WORK TASK =>
All entries must come back exactly as given, with no pictures in the copy.

(Stored items)
╔══
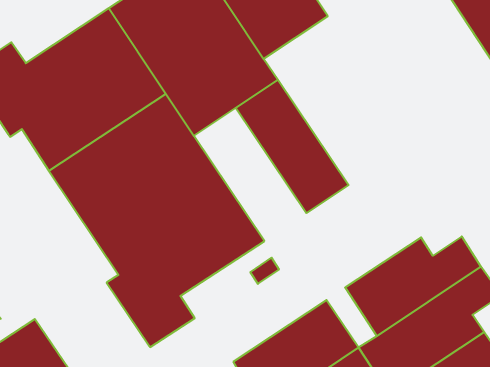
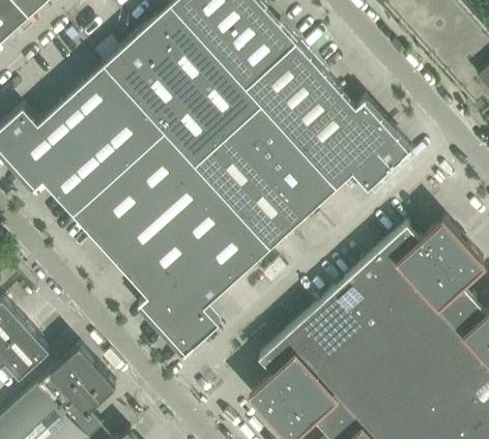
building: none -> [246,45,411,192]
building: none -> [195,137,304,250]
building: none -> [333,280,381,330]

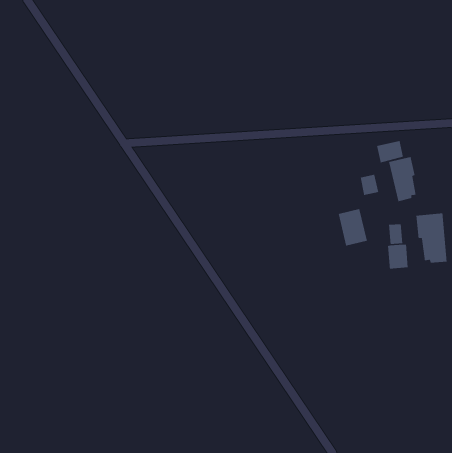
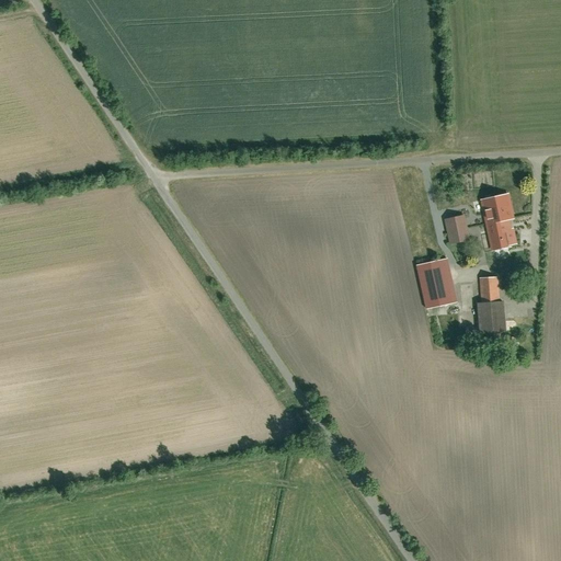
building: [376,140,404,163] -> none
building: [415,213,447,264] -> none

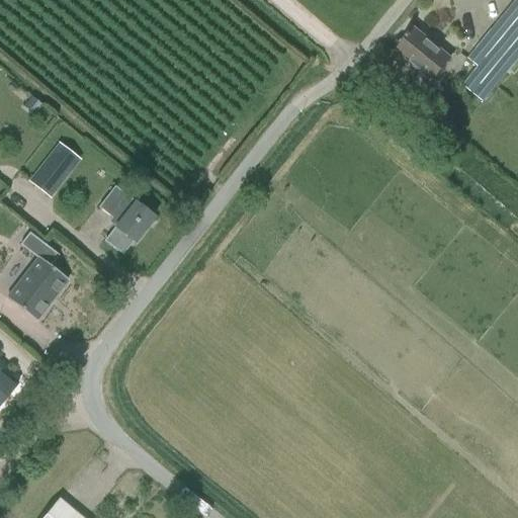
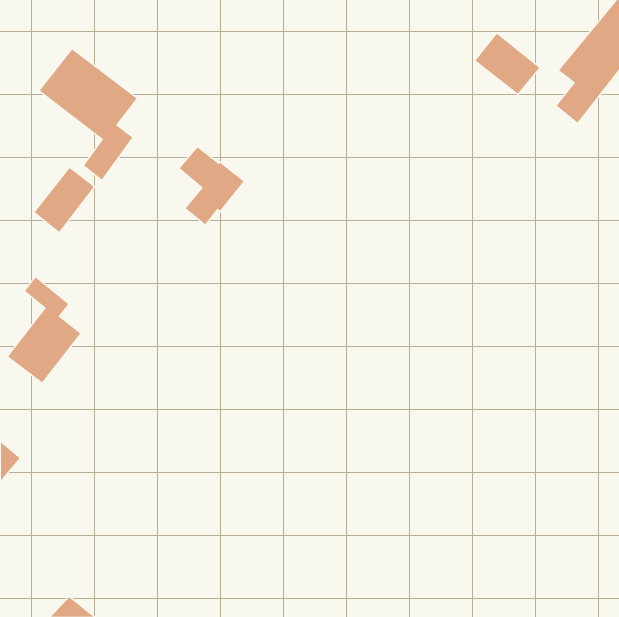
building: none -> [39,49,138,180]
building: [100,187,155,253] -> [179,146,244,225]

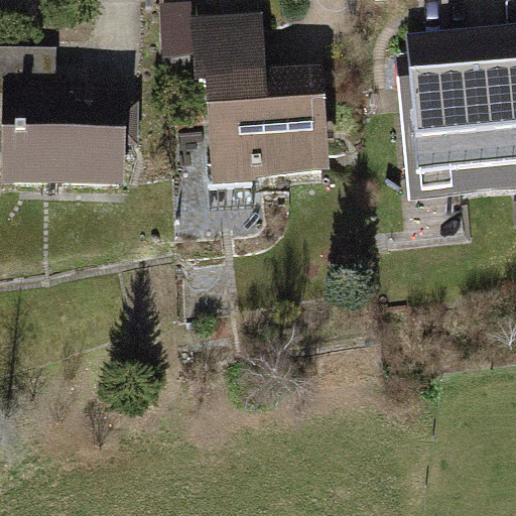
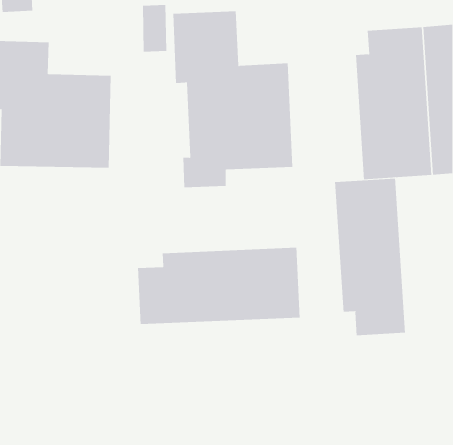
building: none -> [335,178,406,336]
building: none -> [138,247,300,325]

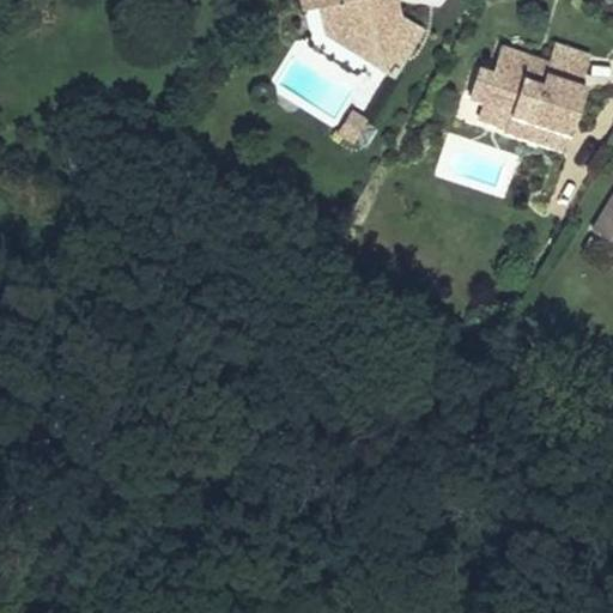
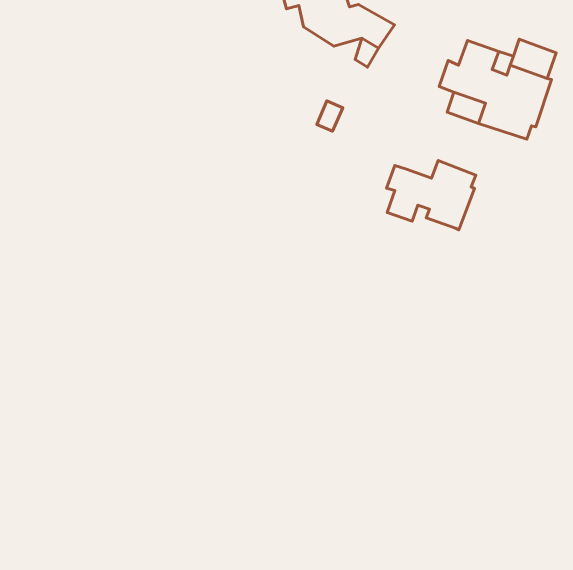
building: none -> [386,160,476,230]

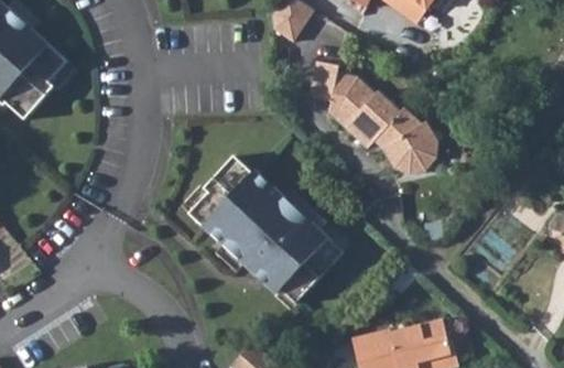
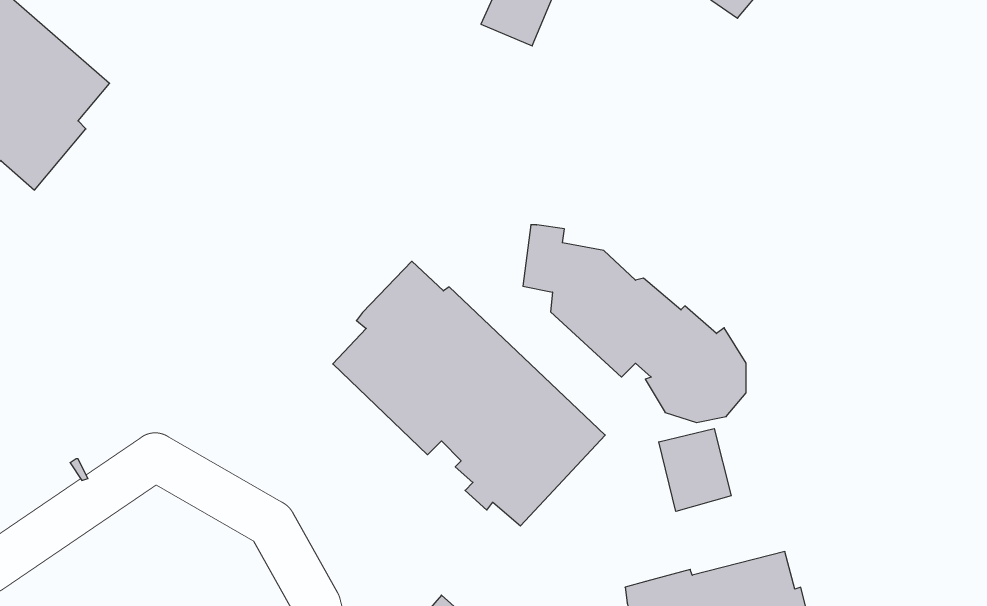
building: [312,64,436,174] -> [523,225,746,423]
building: none -> [659,429,731,511]

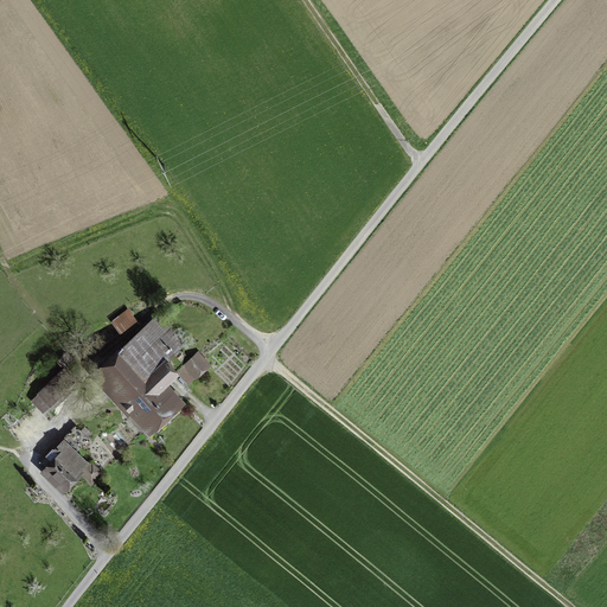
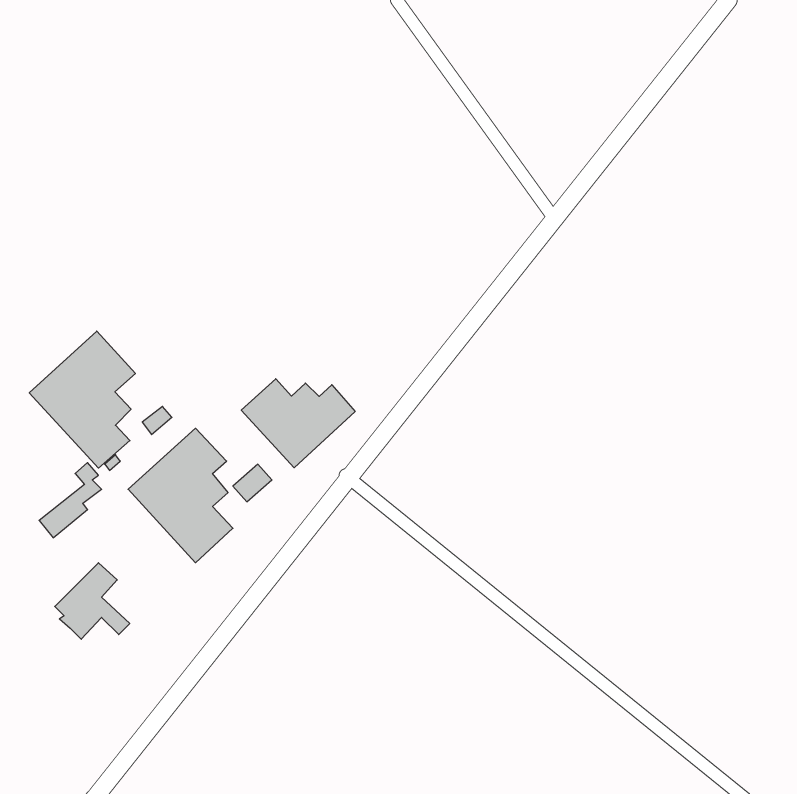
building: none -> [29,331,135,468]
building: none -> [241,379,355,468]

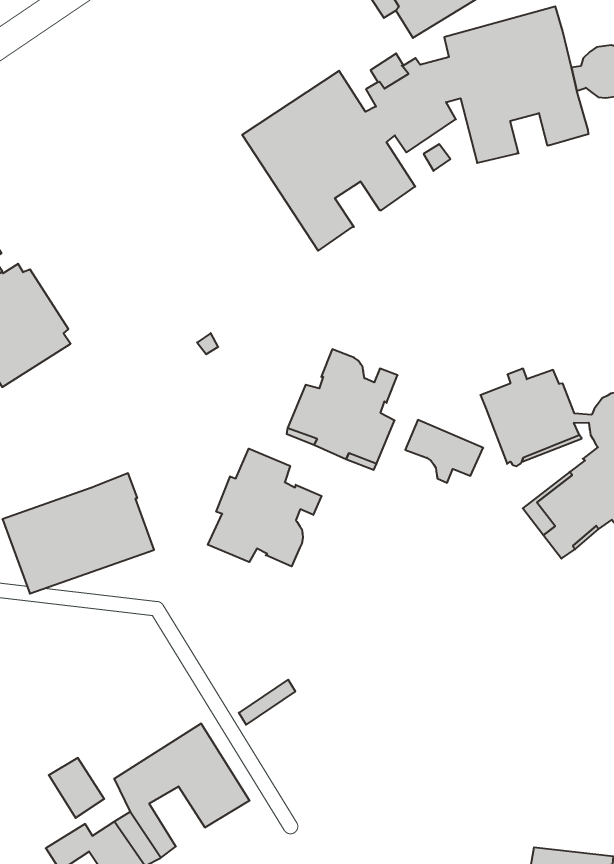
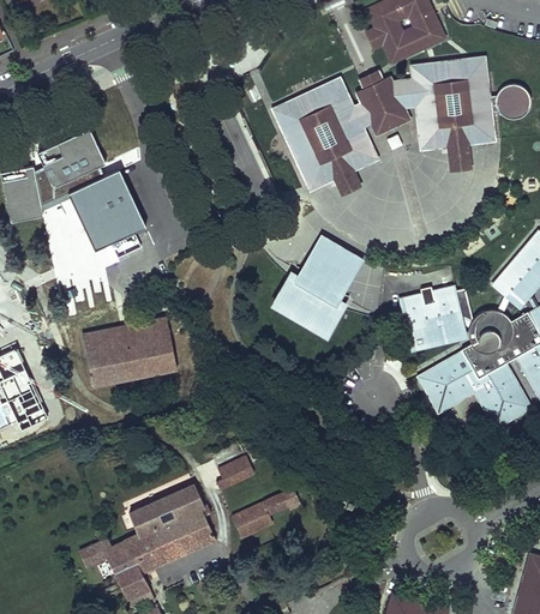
building: none -> [445,122,472,170]
building: none -> [325,150,361,194]
building: [405,420,483,483] -> [310,237,360,281]
building: [208,449,322,566] -> none
building: none -> [233,488,301,536]
building: [49,758,104,818] -> [150,523,184,561]

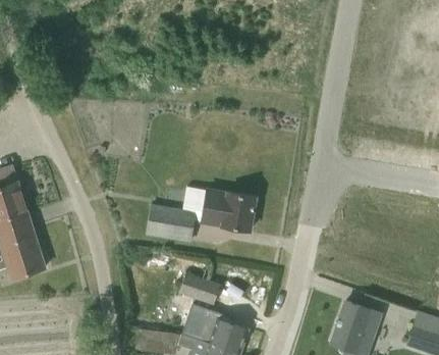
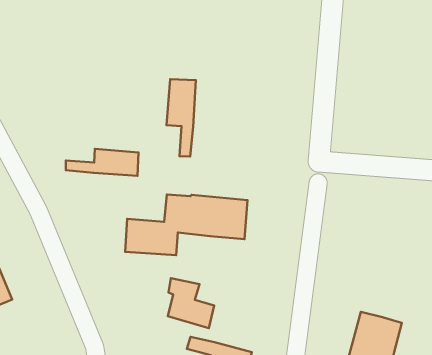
building: none -> [166,79,196,156]
building: none -> [66,149,138,176]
╚══
WRITTEN SOLUTION =>
building: none -> [246,45,411,192]
building: none -> [195,137,304,250]
building: none -> [333,280,381,330]

building: [376,140,404,163] -> none
building: [415,213,447,264] -> none

building: none -> [39,49,138,180]
building: [100,187,155,253] -> [179,146,244,225]

building: none -> [335,178,406,336]
building: none -> [138,247,300,325]

building: none -> [386,160,476,230]

building: [312,64,436,174] -> [523,225,746,423]
building: none -> [659,429,731,511]

building: none -> [29,331,135,468]
building: none -> [241,379,355,468]

building: none -> [445,122,472,170]
building: none -> [325,150,361,194]
building: [405,420,483,483] -> [310,237,360,281]
building: [208,449,322,566] -> none
building: none -> [233,488,301,536]
building: [49,758,104,818] -> [150,523,184,561]

building: none -> [166,79,196,156]
building: none -> [66,149,138,176]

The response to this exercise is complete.